+++ Data +++

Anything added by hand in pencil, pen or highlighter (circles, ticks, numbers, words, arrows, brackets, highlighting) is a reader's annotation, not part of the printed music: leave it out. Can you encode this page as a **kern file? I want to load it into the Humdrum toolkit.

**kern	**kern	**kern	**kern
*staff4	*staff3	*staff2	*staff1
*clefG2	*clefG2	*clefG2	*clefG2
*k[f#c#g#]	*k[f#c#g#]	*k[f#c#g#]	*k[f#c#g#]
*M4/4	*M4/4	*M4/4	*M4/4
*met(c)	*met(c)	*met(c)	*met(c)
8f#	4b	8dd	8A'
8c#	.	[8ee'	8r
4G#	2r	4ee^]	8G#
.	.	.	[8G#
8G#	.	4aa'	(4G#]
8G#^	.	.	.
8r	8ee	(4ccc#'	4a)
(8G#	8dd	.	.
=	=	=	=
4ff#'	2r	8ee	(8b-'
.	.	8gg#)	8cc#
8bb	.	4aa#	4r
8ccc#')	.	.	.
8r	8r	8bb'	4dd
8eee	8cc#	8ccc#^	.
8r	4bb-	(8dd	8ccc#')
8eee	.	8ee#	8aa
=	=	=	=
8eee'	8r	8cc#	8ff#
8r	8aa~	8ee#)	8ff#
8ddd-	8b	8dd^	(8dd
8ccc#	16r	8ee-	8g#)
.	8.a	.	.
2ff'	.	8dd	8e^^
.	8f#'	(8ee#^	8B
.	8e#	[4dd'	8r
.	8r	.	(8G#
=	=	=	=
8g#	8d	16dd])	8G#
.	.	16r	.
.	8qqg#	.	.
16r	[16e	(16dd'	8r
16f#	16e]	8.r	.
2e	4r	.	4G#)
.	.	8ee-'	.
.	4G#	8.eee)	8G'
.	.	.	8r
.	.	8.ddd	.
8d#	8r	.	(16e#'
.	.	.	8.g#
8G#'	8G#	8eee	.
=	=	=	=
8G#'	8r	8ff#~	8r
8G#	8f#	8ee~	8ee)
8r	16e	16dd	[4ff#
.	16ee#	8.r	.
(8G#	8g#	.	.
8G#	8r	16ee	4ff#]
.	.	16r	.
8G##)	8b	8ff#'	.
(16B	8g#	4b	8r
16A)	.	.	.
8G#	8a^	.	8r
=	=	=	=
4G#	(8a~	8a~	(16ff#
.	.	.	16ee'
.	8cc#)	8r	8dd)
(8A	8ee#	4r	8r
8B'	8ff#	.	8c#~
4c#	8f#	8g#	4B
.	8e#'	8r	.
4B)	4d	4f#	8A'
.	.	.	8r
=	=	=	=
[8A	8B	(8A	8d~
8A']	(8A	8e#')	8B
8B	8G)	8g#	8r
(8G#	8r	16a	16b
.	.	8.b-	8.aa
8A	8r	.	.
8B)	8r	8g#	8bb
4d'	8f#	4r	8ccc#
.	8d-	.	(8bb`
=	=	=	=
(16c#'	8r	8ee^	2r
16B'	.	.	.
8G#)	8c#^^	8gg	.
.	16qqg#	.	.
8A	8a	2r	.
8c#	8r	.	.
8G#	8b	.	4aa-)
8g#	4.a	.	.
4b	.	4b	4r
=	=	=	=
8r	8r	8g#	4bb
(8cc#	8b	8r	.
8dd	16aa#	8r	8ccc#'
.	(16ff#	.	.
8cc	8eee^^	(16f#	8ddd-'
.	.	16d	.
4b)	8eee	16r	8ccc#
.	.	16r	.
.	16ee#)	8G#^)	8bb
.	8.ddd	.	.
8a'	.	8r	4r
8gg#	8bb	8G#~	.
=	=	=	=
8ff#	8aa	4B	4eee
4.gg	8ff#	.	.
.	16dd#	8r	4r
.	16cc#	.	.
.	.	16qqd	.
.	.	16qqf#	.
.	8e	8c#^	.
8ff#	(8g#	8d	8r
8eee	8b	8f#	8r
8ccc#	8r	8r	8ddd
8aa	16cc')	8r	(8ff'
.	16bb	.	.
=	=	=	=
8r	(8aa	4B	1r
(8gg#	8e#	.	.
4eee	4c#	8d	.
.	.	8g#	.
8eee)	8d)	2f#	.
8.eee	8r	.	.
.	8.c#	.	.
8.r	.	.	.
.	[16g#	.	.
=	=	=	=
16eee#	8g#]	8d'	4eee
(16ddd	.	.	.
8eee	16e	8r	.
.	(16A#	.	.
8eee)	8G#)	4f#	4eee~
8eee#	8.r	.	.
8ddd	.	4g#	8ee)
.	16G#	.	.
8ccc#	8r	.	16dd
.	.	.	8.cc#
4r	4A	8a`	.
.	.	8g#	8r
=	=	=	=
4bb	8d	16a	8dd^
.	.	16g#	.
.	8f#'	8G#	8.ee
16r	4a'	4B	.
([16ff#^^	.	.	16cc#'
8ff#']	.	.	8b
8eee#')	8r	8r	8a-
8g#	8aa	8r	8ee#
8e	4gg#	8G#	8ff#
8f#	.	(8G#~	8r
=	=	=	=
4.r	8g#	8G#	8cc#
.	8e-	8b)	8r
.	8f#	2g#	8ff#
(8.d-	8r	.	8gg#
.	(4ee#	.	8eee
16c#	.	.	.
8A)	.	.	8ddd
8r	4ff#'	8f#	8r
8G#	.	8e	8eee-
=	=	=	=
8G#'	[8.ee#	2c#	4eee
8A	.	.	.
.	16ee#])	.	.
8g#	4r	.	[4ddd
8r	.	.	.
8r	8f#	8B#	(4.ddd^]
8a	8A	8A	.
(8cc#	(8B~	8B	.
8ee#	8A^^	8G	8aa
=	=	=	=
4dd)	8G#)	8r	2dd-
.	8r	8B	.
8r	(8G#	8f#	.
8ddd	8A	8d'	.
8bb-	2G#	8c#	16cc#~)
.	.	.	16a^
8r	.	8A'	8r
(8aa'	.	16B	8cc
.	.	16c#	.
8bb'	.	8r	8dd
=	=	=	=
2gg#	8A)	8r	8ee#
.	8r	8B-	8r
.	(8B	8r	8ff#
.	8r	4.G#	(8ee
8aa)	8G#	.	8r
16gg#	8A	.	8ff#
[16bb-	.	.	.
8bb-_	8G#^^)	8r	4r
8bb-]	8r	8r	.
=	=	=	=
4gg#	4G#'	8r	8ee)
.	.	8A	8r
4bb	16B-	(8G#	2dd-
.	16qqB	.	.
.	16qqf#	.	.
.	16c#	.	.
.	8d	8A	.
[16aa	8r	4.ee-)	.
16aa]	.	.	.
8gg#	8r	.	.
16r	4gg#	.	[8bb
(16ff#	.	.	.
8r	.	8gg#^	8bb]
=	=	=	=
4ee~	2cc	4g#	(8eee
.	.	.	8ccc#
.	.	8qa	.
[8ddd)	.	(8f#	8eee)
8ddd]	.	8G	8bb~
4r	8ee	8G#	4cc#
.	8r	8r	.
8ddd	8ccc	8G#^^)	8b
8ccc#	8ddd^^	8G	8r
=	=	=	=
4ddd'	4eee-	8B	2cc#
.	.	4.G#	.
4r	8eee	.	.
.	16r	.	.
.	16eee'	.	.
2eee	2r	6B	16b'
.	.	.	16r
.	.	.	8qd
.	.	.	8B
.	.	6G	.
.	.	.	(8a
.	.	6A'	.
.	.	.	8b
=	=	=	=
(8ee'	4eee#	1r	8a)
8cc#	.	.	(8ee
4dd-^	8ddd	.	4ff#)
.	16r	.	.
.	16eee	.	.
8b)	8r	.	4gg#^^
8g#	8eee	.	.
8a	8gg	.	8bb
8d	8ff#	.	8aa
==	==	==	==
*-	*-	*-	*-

+++

#### Required task:
Show every line of the rows above that contains the string "kern". Treat case as significant.

#### Solution:
Anything added by hand in pencil, pen or highlighter (circles, ticks, numbers, words, arrows, brackets, highlighting) is a reader's annotation, not part of the printed music: leave it out. Can you encode this page as a **kern file? I want to load it into the Humdrum toolkit.
**kern	**kern	**kern	**kern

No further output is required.